Collection entries
::::::::

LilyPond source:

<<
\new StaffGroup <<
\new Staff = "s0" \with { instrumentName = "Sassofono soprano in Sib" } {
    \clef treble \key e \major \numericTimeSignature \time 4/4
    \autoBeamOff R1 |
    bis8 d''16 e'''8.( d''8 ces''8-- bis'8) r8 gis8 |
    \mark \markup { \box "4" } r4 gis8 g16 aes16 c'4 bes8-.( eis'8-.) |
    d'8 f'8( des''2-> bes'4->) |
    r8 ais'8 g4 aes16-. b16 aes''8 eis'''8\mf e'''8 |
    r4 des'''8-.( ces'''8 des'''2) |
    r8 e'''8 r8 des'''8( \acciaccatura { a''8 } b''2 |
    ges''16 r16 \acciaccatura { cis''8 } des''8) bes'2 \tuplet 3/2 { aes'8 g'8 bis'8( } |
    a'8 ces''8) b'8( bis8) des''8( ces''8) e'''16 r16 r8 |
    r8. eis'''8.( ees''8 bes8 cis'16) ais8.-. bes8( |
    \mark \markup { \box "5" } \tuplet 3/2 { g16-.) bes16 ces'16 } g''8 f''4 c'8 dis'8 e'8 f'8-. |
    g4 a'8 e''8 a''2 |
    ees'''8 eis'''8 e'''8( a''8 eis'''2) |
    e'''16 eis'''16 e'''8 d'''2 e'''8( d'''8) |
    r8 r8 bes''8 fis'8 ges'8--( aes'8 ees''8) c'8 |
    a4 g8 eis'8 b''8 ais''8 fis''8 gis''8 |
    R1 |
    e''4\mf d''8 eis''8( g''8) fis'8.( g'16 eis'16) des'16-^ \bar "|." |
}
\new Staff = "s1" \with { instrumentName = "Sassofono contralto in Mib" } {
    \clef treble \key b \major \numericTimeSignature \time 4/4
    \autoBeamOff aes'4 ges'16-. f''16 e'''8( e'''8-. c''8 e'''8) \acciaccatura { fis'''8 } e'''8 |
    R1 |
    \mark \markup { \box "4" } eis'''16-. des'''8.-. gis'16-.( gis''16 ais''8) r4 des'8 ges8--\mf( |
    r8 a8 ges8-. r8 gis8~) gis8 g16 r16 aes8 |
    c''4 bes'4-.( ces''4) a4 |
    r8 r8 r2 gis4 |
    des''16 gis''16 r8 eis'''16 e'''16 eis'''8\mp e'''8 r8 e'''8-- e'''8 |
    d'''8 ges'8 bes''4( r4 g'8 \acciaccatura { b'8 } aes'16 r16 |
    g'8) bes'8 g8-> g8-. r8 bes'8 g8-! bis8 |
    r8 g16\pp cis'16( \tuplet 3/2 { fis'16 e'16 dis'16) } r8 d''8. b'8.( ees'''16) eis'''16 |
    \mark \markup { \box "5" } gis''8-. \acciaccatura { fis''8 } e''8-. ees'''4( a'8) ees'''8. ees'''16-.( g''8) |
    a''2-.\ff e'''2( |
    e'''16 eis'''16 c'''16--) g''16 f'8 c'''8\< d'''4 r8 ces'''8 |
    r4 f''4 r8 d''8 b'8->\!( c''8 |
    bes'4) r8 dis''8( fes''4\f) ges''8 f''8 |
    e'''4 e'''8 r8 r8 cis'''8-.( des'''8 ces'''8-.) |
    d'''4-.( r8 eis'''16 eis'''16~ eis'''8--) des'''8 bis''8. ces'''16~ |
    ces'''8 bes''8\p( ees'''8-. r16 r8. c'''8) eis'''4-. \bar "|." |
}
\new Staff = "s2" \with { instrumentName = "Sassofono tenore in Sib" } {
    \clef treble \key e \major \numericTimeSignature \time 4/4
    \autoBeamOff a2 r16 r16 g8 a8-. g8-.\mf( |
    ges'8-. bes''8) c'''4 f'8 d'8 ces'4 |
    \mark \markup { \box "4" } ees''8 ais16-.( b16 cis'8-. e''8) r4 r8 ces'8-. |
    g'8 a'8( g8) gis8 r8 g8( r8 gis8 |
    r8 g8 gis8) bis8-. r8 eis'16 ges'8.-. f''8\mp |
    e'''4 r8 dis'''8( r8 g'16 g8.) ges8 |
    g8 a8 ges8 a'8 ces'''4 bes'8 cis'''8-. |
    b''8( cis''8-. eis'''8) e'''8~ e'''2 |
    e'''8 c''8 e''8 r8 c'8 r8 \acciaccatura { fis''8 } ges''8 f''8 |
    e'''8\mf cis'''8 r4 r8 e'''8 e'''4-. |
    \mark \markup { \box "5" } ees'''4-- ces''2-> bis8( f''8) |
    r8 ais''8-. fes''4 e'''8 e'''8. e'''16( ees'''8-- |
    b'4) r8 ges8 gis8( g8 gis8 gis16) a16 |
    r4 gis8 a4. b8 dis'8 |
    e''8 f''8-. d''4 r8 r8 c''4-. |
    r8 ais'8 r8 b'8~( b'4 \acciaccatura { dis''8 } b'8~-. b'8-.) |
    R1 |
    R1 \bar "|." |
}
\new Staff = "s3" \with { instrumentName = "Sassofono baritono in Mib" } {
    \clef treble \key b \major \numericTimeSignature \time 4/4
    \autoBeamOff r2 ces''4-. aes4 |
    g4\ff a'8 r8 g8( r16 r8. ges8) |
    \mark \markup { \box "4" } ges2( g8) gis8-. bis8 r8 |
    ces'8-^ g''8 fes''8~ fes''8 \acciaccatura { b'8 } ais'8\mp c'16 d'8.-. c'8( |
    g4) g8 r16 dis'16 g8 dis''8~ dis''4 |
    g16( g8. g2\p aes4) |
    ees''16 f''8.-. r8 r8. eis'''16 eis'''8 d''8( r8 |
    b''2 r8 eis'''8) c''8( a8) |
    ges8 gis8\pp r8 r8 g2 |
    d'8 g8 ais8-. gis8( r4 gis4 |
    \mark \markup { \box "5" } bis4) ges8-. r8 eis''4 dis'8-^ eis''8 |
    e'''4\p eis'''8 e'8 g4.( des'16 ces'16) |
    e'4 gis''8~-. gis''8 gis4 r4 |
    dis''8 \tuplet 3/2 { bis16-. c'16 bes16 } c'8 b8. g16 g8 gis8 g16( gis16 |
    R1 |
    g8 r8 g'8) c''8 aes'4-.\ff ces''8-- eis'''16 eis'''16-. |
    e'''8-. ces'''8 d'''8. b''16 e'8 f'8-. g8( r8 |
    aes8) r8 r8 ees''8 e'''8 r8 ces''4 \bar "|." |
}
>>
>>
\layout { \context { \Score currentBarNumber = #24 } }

::::::::

#### TASK STATEMENT
Gather every line in the entries above that contains the word "Sassofono", and copy each of those lines in full.

#### SOLUTION
\new Staff = "s0" \with { instrumentName = "Sassofono soprano in Sib" } {
\new Staff = "s1" \with { instrumentName = "Sassofono contralto in Mib" } {
\new Staff = "s2" \with { instrumentName = "Sassofono tenore in Sib" } {
\new Staff = "s3" \with { instrumentName = "Sassofono baritono in Mib" } {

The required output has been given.